- **TASK DIRECTIONS**
Return the following lines and nothing else: the one holding "(477, 293) = (680, 359): grey" and all those after it in the records below, unchanged, minus any pictures.

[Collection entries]

⁂

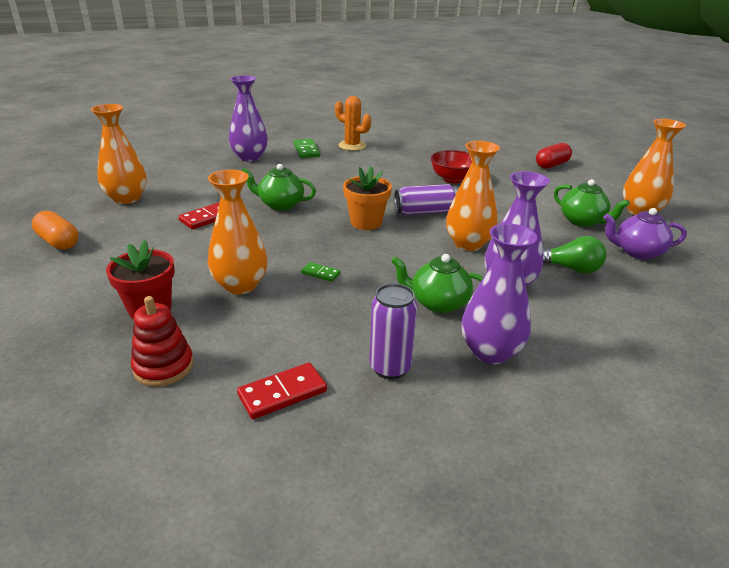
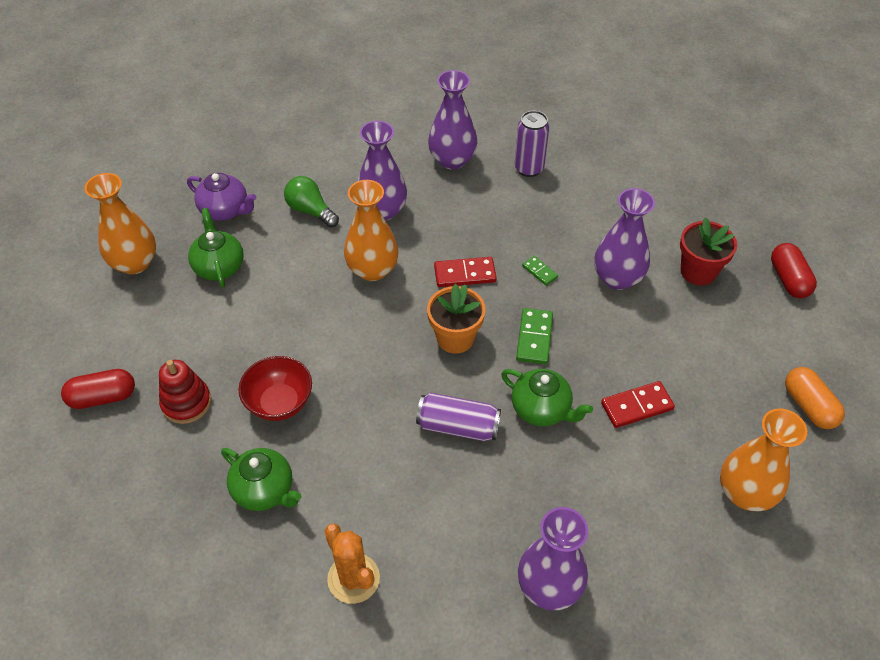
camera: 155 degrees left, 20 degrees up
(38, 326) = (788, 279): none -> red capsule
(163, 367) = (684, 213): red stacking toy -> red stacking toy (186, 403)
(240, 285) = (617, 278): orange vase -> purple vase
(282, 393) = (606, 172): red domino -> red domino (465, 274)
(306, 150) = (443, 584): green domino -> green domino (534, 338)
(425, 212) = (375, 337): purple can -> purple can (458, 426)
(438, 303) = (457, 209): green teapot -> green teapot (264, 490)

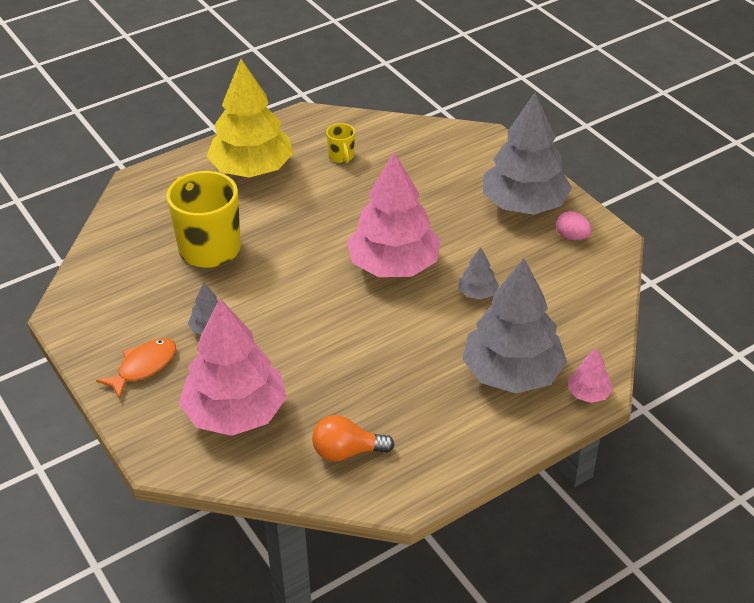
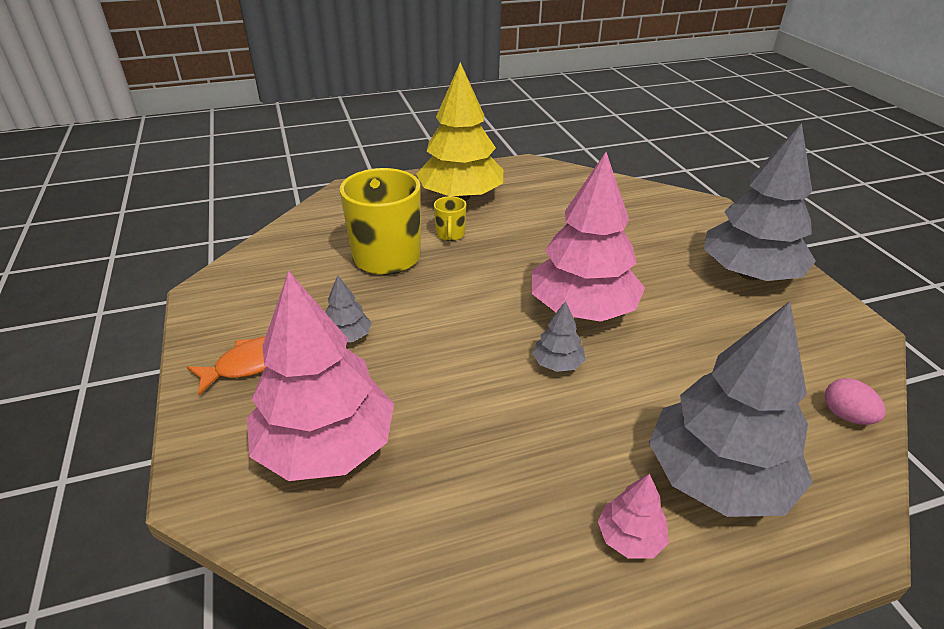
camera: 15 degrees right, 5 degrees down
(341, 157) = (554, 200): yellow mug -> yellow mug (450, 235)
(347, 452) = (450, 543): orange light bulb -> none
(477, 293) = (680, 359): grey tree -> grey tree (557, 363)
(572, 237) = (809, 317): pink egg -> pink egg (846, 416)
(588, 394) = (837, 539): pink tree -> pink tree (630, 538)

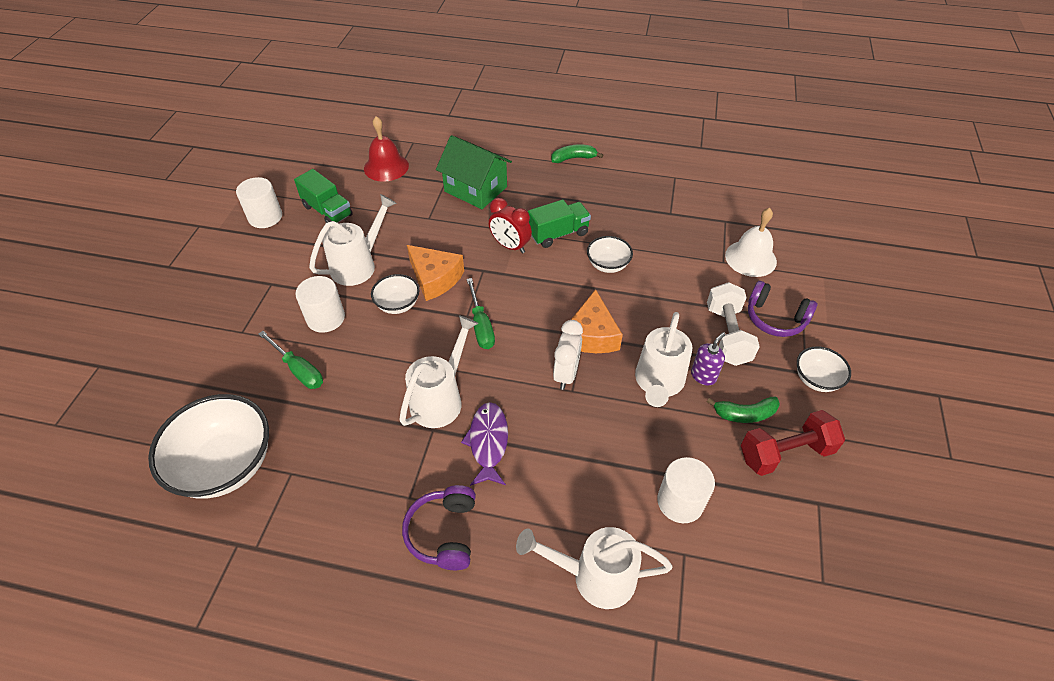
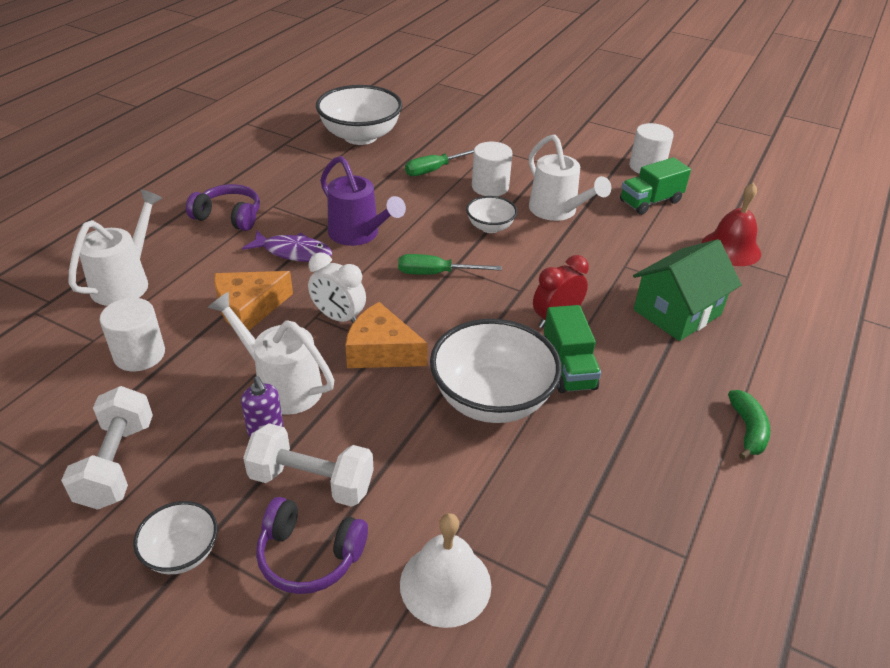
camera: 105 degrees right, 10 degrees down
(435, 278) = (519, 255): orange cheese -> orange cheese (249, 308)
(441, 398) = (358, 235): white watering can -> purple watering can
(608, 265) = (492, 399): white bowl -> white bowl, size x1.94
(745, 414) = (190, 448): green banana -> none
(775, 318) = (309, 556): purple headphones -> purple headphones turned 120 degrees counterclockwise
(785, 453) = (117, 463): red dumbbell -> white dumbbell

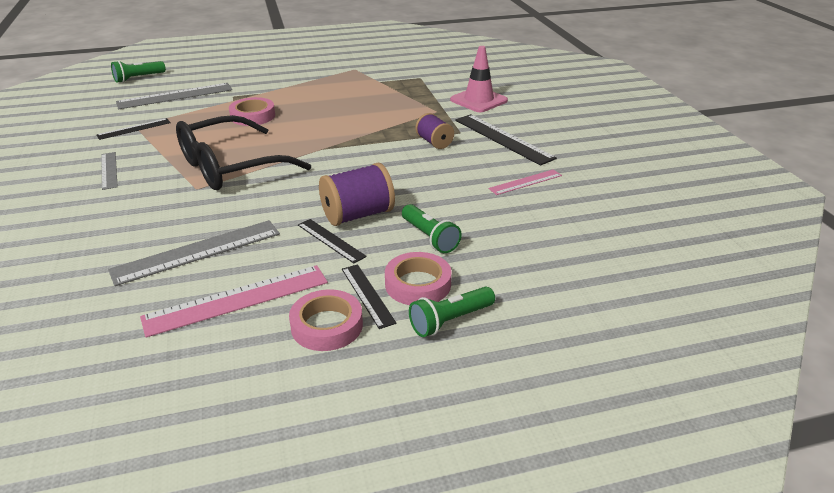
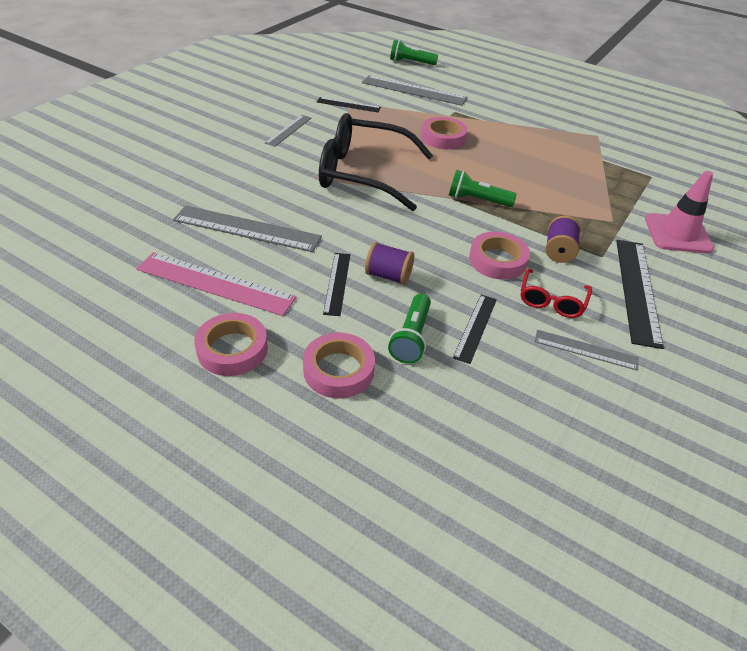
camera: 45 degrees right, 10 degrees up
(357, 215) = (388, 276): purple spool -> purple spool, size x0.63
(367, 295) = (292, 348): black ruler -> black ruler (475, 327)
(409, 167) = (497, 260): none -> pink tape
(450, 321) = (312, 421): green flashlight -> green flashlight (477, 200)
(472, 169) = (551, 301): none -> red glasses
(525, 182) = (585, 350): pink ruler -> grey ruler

⁂

- **TASK RESPONSE**
(477, 293) = (680, 359): grey tree -> grey tree (557, 363)
(572, 237) = (809, 317): pink egg -> pink egg (846, 416)
(588, 394) = (837, 539): pink tree -> pink tree (630, 538)

camera: 105 degrees right, 10 degrees down
(435, 278) = (519, 255): orange cheese -> orange cheese (249, 308)
(441, 398) = (358, 235): white watering can -> purple watering can
(608, 265) = (492, 399): white bowl -> white bowl, size x1.94
(745, 414) = (190, 448): green banana -> none
(775, 318) = (309, 556): purple headphones -> purple headphones turned 120 degrees counterclockwise
(785, 453) = (117, 463): red dumbbell -> white dumbbell

camera: 45 degrees right, 10 degrees up
(357, 215) = (388, 276): purple spool -> purple spool, size x0.63
(367, 295) = (292, 348): black ruler -> black ruler (475, 327)
(409, 167) = (497, 260): none -> pink tape
(450, 321) = (312, 421): green flashlight -> green flashlight (477, 200)
(472, 169) = (551, 301): none -> red glasses
(525, 182) = (585, 350): pink ruler -> grey ruler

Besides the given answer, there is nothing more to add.